:: DATA TO PROCESS ::
+---+
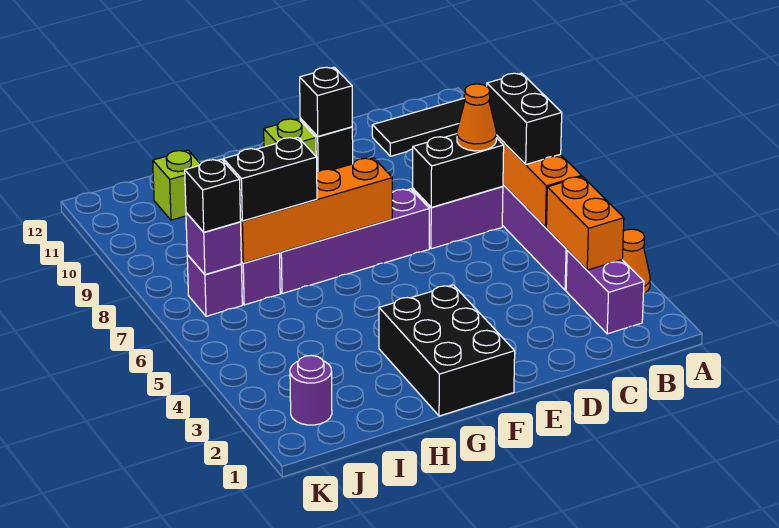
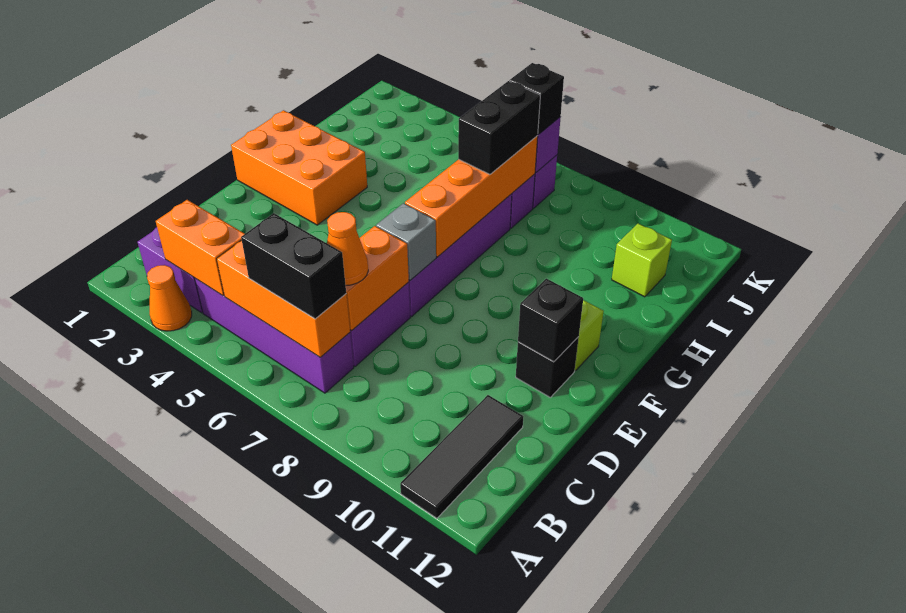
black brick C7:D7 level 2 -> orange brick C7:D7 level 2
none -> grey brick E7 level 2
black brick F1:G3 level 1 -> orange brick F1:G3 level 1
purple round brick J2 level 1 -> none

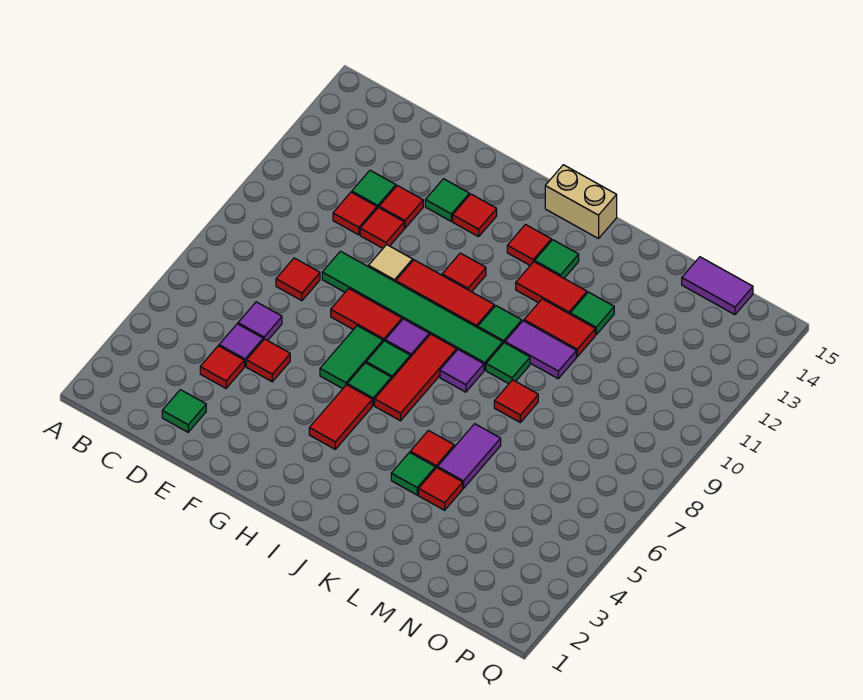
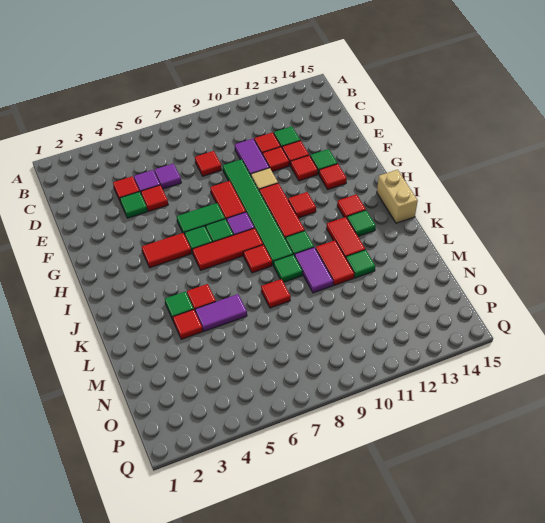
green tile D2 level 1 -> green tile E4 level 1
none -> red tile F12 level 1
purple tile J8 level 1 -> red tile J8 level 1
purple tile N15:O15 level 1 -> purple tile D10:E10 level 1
+---+
:: EXERCISE ::
Say only the number of lines of the data above in which the string "none" occurs.

:: EXERCISE RESULT ::
3